Task statement: Leave every picture out, and print the full listing again exactly.
=-=-=
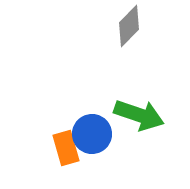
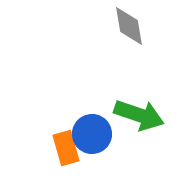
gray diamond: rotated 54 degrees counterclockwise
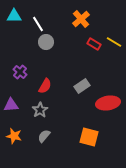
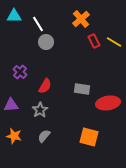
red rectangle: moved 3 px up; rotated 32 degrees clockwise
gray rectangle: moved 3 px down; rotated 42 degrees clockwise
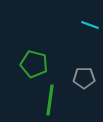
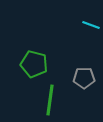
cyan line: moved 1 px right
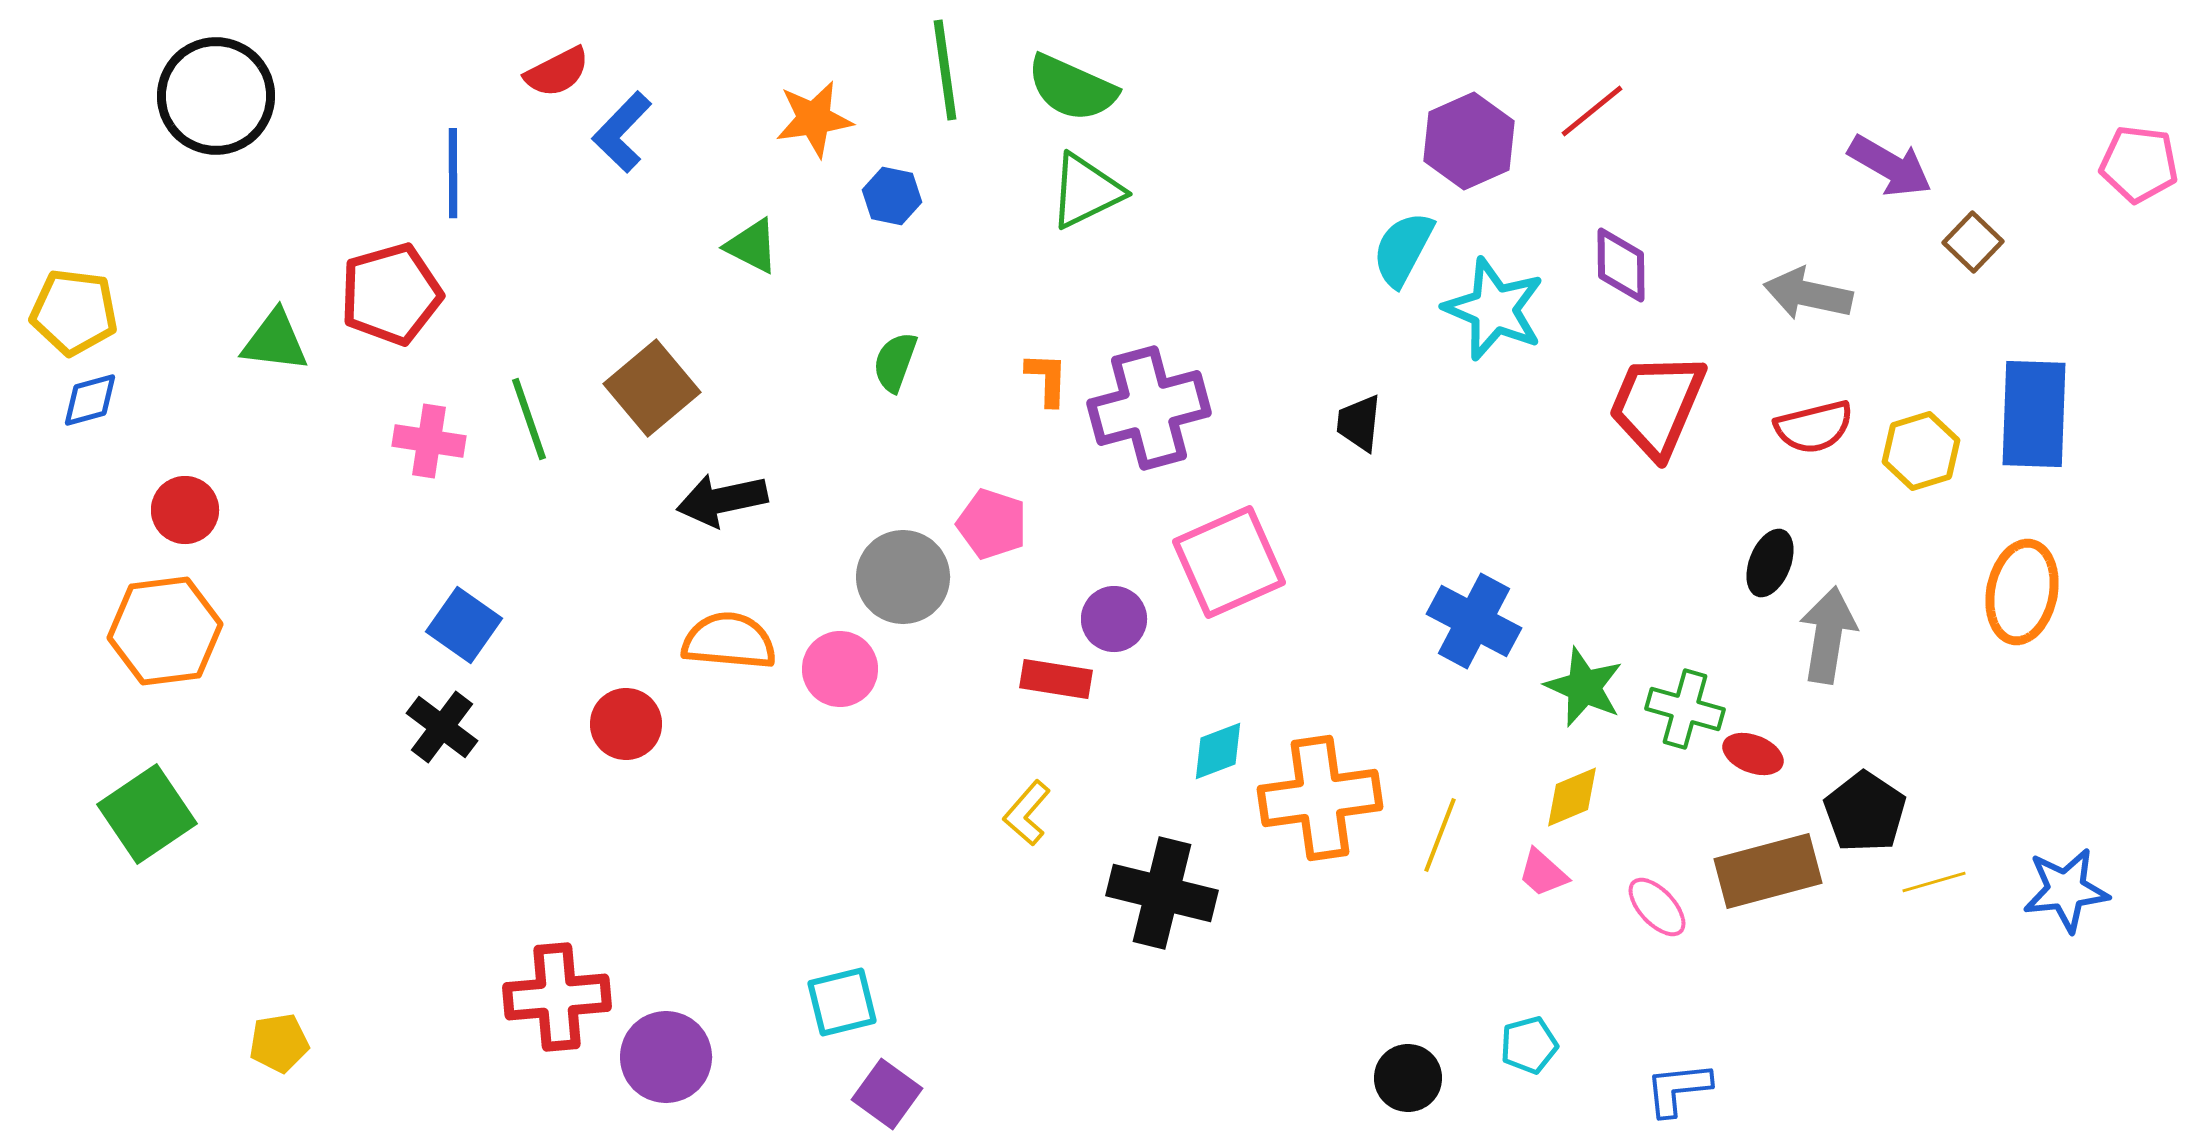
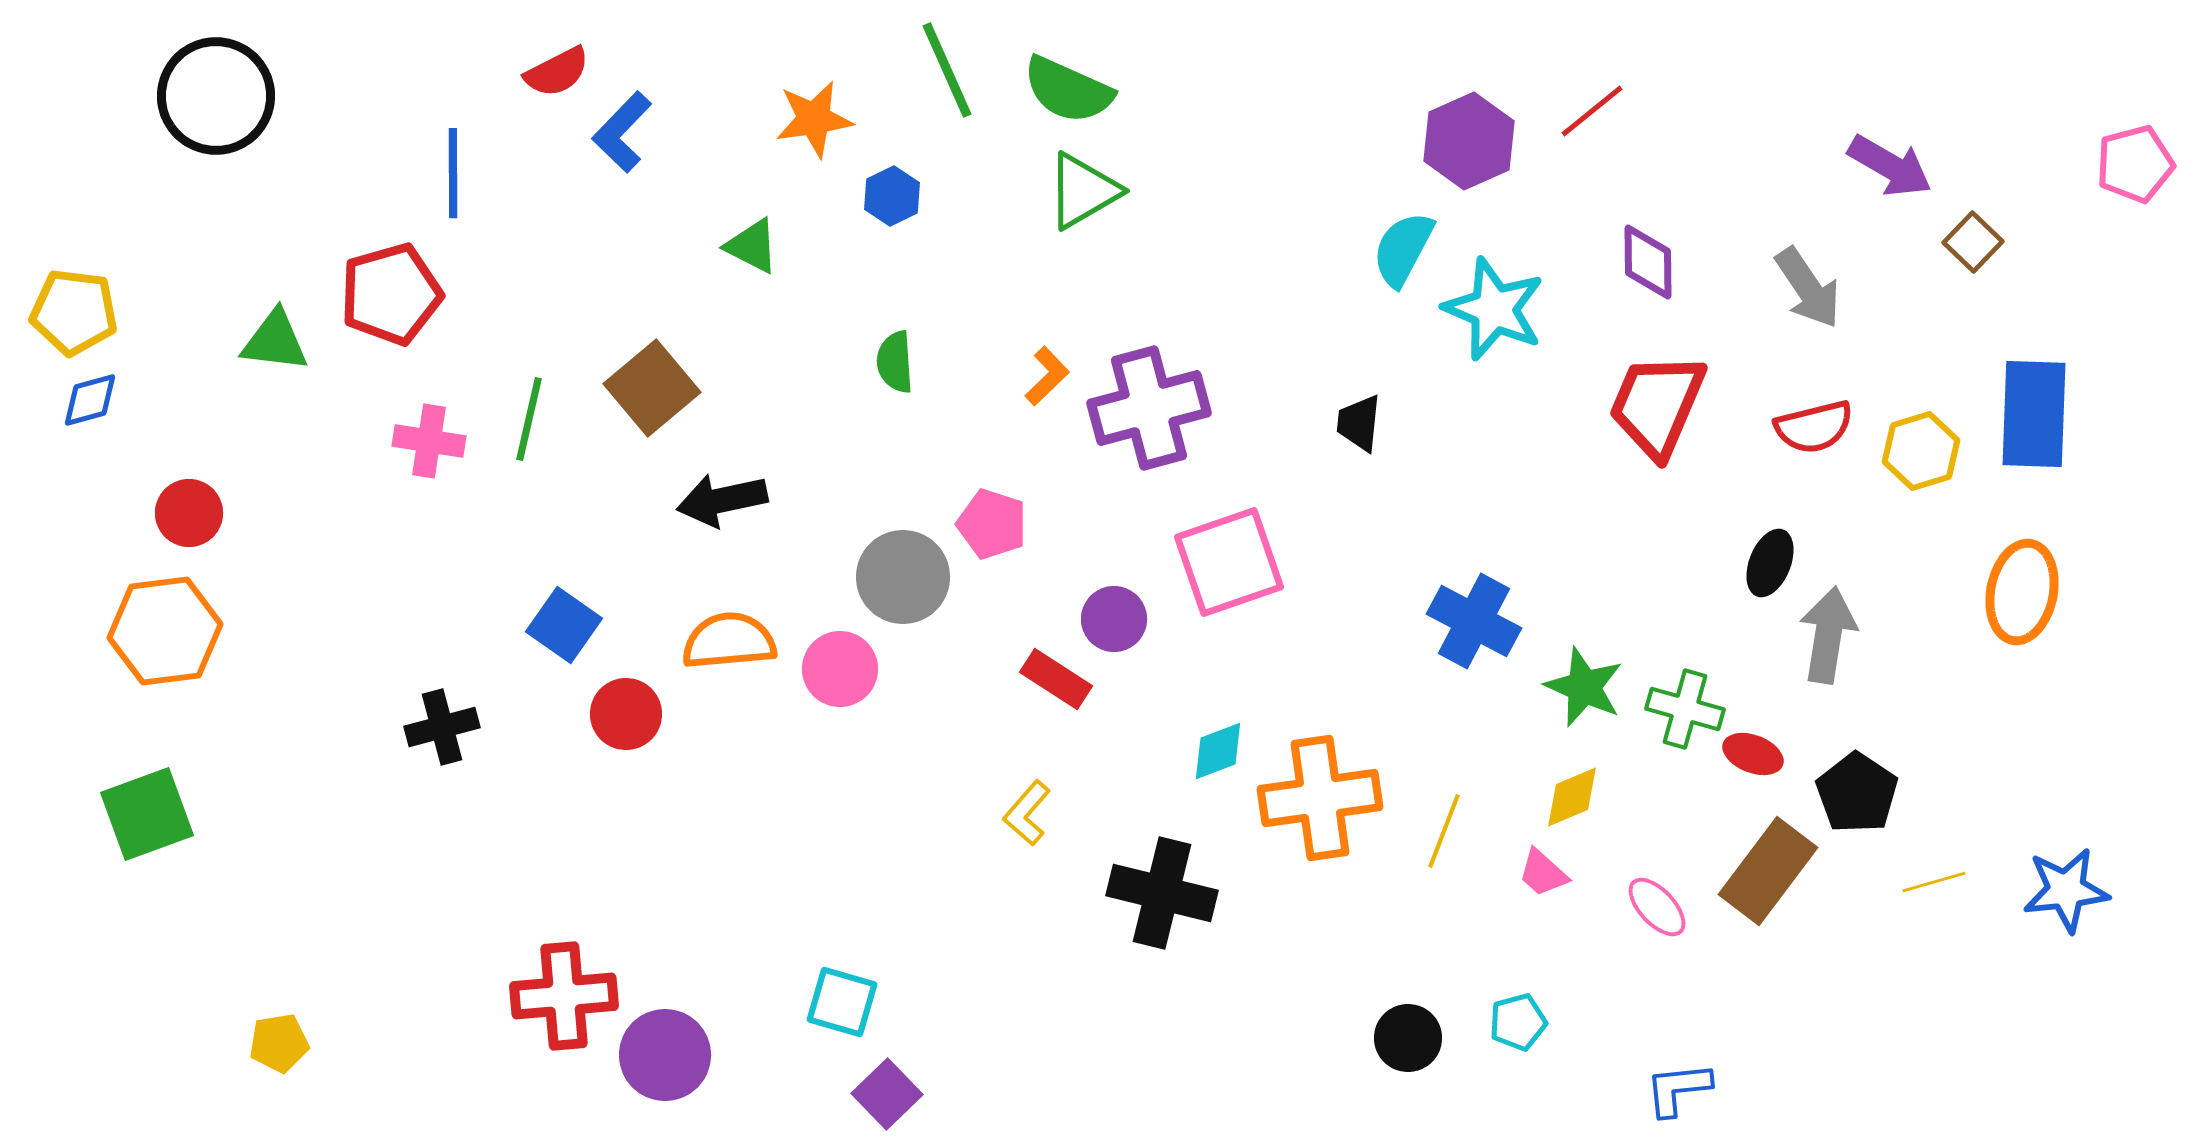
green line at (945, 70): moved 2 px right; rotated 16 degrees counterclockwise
=-=-=
Solution to this problem:
gray diamond: rotated 54 degrees counterclockwise
red rectangle: moved 3 px up; rotated 32 degrees clockwise
gray rectangle: moved 3 px down; rotated 42 degrees clockwise
cyan line: moved 1 px right
green line at (945, 70): moved 2 px right; rotated 16 degrees counterclockwise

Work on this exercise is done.